## Task objective
Reproduce each of the records below word for word.

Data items
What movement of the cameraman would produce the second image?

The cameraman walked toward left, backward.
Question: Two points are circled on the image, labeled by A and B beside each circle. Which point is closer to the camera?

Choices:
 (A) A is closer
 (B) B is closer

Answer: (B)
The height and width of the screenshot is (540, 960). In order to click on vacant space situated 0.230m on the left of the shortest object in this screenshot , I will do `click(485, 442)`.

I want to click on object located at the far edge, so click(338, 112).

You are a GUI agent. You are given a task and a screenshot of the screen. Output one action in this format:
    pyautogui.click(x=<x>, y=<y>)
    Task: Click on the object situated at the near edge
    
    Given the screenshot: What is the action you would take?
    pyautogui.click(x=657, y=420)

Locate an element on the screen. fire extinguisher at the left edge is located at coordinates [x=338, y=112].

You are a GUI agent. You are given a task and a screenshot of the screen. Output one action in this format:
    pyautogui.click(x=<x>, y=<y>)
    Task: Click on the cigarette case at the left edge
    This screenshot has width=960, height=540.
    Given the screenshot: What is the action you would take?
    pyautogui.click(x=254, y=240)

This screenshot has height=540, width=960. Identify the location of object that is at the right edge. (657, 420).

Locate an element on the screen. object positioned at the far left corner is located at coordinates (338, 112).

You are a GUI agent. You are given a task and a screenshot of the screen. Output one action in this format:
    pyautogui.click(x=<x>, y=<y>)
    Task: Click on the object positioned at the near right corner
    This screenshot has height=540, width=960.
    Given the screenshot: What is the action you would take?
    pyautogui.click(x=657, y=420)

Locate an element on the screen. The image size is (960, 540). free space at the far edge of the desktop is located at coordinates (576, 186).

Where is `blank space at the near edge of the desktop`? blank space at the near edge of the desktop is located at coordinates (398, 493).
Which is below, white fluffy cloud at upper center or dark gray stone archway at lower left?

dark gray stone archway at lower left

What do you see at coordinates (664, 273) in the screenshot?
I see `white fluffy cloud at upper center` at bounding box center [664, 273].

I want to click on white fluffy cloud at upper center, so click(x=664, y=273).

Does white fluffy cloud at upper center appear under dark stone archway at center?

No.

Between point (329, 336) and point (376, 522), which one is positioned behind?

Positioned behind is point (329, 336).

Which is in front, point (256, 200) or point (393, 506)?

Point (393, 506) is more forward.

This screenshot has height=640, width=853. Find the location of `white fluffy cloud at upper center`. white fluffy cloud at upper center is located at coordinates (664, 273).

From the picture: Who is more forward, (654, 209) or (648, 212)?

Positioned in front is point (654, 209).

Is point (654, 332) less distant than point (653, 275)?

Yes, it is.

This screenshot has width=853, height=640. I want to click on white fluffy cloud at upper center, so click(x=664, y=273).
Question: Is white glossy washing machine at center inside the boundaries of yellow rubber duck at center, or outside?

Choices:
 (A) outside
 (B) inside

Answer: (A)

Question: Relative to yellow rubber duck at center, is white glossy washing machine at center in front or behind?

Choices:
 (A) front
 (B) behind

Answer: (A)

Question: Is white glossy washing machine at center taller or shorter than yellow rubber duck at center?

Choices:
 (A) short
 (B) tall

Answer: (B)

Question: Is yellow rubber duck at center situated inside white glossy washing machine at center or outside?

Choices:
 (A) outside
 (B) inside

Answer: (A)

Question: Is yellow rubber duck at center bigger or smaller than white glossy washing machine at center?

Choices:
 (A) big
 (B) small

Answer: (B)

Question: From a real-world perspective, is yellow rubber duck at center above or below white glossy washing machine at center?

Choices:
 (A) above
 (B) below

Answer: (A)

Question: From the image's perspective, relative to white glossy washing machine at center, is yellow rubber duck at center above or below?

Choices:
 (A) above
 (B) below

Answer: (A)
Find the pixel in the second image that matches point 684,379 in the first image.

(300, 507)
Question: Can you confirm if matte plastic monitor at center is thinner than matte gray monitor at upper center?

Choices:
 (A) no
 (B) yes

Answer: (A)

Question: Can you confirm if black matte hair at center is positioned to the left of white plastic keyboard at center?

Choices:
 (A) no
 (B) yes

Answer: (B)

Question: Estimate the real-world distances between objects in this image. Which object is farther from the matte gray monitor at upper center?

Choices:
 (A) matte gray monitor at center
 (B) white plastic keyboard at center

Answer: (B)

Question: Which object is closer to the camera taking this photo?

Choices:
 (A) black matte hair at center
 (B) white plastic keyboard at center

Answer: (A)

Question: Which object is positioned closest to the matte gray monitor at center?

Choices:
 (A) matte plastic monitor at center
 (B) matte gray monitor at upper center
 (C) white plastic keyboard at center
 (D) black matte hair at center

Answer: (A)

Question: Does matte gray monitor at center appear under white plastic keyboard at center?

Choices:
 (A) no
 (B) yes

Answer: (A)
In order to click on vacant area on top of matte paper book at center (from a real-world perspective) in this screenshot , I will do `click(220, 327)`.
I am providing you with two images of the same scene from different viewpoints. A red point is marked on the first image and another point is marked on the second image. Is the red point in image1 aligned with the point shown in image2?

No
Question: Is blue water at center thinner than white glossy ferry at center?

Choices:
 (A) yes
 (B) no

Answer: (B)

## The solution
What movement of the cameraman would produce the second image?

The cameraman walked toward left, backward.
Question: Two points are circled on the image, labeled by A and B beside each circle. Which point is closer to the camera?

Choices:
 (A) A is closer
 (B) B is closer

Answer: (B)
The height and width of the screenshot is (540, 960). In order to click on vacant space situated 0.230m on the left of the shortest object in this screenshot , I will do `click(485, 442)`.

I want to click on object located at the far edge, so click(338, 112).

You are a GUI agent. You are given a task and a screenshot of the screen. Output one action in this format:
    pyautogui.click(x=<x>, y=<y>)
    Task: Click on the object situated at the near edge
    
    Given the screenshot: What is the action you would take?
    pyautogui.click(x=657, y=420)

Locate an element on the screen. fire extinguisher at the left edge is located at coordinates [x=338, y=112].

You are a GUI agent. You are given a task and a screenshot of the screen. Output one action in this format:
    pyautogui.click(x=<x>, y=<y>)
    Task: Click on the cigarette case at the left edge
    This screenshot has width=960, height=540.
    Given the screenshot: What is the action you would take?
    pyautogui.click(x=254, y=240)

This screenshot has height=540, width=960. Identify the location of object that is at the right edge. (657, 420).

Locate an element on the screen. object positioned at the far left corner is located at coordinates (338, 112).

You are a GUI agent. You are given a task and a screenshot of the screen. Output one action in this format:
    pyautogui.click(x=<x>, y=<y>)
    Task: Click on the object positioned at the near right corner
    This screenshot has height=540, width=960.
    Given the screenshot: What is the action you would take?
    pyautogui.click(x=657, y=420)

Locate an element on the screen. The image size is (960, 540). free space at the far edge of the desktop is located at coordinates (576, 186).

Where is `blank space at the near edge of the desktop`? blank space at the near edge of the desktop is located at coordinates (398, 493).
Which is below, white fluffy cloud at upper center or dark gray stone archway at lower left?

dark gray stone archway at lower left

What do you see at coordinates (664, 273) in the screenshot?
I see `white fluffy cloud at upper center` at bounding box center [664, 273].

I want to click on white fluffy cloud at upper center, so click(x=664, y=273).

Does white fluffy cloud at upper center appear under dark stone archway at center?

No.

Between point (329, 336) and point (376, 522), which one is positioned behind?

Positioned behind is point (329, 336).

Which is in front, point (256, 200) or point (393, 506)?

Point (393, 506) is more forward.

This screenshot has height=640, width=853. Find the location of `white fluffy cloud at upper center`. white fluffy cloud at upper center is located at coordinates (664, 273).

From the picture: Who is more forward, (654, 209) or (648, 212)?

Positioned in front is point (654, 209).

Is point (654, 332) less distant than point (653, 275)?

Yes, it is.

This screenshot has width=853, height=640. I want to click on white fluffy cloud at upper center, so click(x=664, y=273).
Question: Is white glossy washing machine at center inside the boundaries of yellow rubber duck at center, or outside?

Choices:
 (A) outside
 (B) inside

Answer: (A)

Question: Relative to yellow rubber duck at center, is white glossy washing machine at center in front or behind?

Choices:
 (A) front
 (B) behind

Answer: (A)

Question: Is white glossy washing machine at center taller or shorter than yellow rubber duck at center?

Choices:
 (A) short
 (B) tall

Answer: (B)

Question: Is yellow rubber duck at center situated inside white glossy washing machine at center or outside?

Choices:
 (A) outside
 (B) inside

Answer: (A)

Question: Is yellow rubber duck at center bigger or smaller than white glossy washing machine at center?

Choices:
 (A) big
 (B) small

Answer: (B)

Question: From a real-world perspective, is yellow rubber duck at center above or below white glossy washing machine at center?

Choices:
 (A) above
 (B) below

Answer: (A)

Question: From the image's perspective, relative to white glossy washing machine at center, is yellow rubber duck at center above or below?

Choices:
 (A) above
 (B) below

Answer: (A)
Find the pixel in the second image that matches point 684,379 in the first image.

(300, 507)
Question: Can you confirm if matte plastic monitor at center is thinner than matte gray monitor at upper center?

Choices:
 (A) no
 (B) yes

Answer: (A)

Question: Can you confirm if black matte hair at center is positioned to the left of white plastic keyboard at center?

Choices:
 (A) no
 (B) yes

Answer: (B)

Question: Estimate the real-world distances between objects in this image. Which object is farther from the matte gray monitor at upper center?

Choices:
 (A) matte gray monitor at center
 (B) white plastic keyboard at center

Answer: (B)

Question: Which object is closer to the camera taking this photo?

Choices:
 (A) black matte hair at center
 (B) white plastic keyboard at center

Answer: (A)

Question: Which object is positioned closest to the matte gray monitor at center?

Choices:
 (A) matte plastic monitor at center
 (B) matte gray monitor at upper center
 (C) white plastic keyboard at center
 (D) black matte hair at center

Answer: (A)

Question: Does matte gray monitor at center appear under white plastic keyboard at center?

Choices:
 (A) no
 (B) yes

Answer: (A)
In order to click on vacant area on top of matte paper book at center (from a real-world perspective) in this screenshot , I will do `click(220, 327)`.
I am providing you with two images of the same scene from different viewpoints. A red point is marked on the first image and another point is marked on the second image. Is the red point in image1 aligned with the point shown in image2?

No
Question: Is blue water at center thinner than white glossy ferry at center?

Choices:
 (A) yes
 (B) no

Answer: (B)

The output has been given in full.